Start of The data
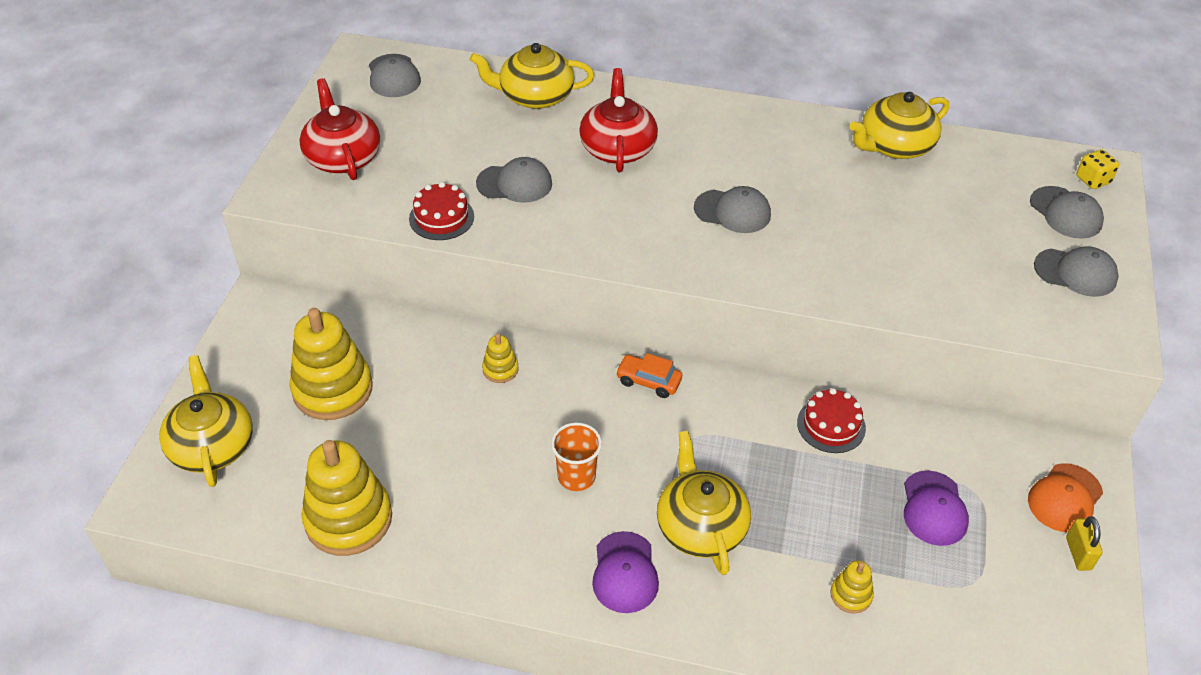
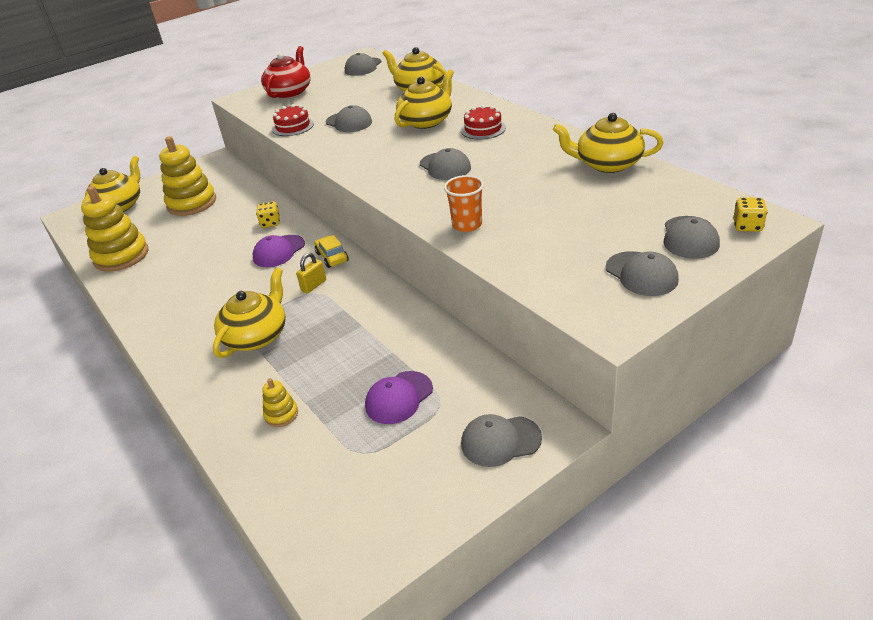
camera: 45 degrees right, 10 degrees down
yellow stacking toy [482,334,519,383] -> yellow dice [256,201,280,228]
orange cup [551,422,602,491] -> orange cup moved to [444,175,484,232]
red teapot [579,68,658,172] -> yellow teapot [395,69,454,129]
purple cap [592,531,659,613] -> purple cap moved to [253,235,305,267]
orange car [616,353,682,398] -> yellow car [315,235,349,268]
red cake [797,388,866,453] -> red cake moved to [461,105,506,139]
orange cap [1028,463,1103,532] -> grey cap [461,414,542,467]
yellow padlock [1066,516,1103,571] -> yellow padlock moved to [296,253,326,293]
End of The data
Task description =
Copy every record exactly as written, leaving out the pictures.

Solution to this exercise =
camera: 45 degrees right, 10 degrees down
yellow stacking toy [482,334,519,383] -> yellow dice [256,201,280,228]
orange cup [551,422,602,491] -> orange cup moved to [444,175,484,232]
red teapot [579,68,658,172] -> yellow teapot [395,69,454,129]
purple cap [592,531,659,613] -> purple cap moved to [253,235,305,267]
orange car [616,353,682,398] -> yellow car [315,235,349,268]
red cake [797,388,866,453] -> red cake moved to [461,105,506,139]
orange cap [1028,463,1103,532] -> grey cap [461,414,542,467]
yellow padlock [1066,516,1103,571] -> yellow padlock moved to [296,253,326,293]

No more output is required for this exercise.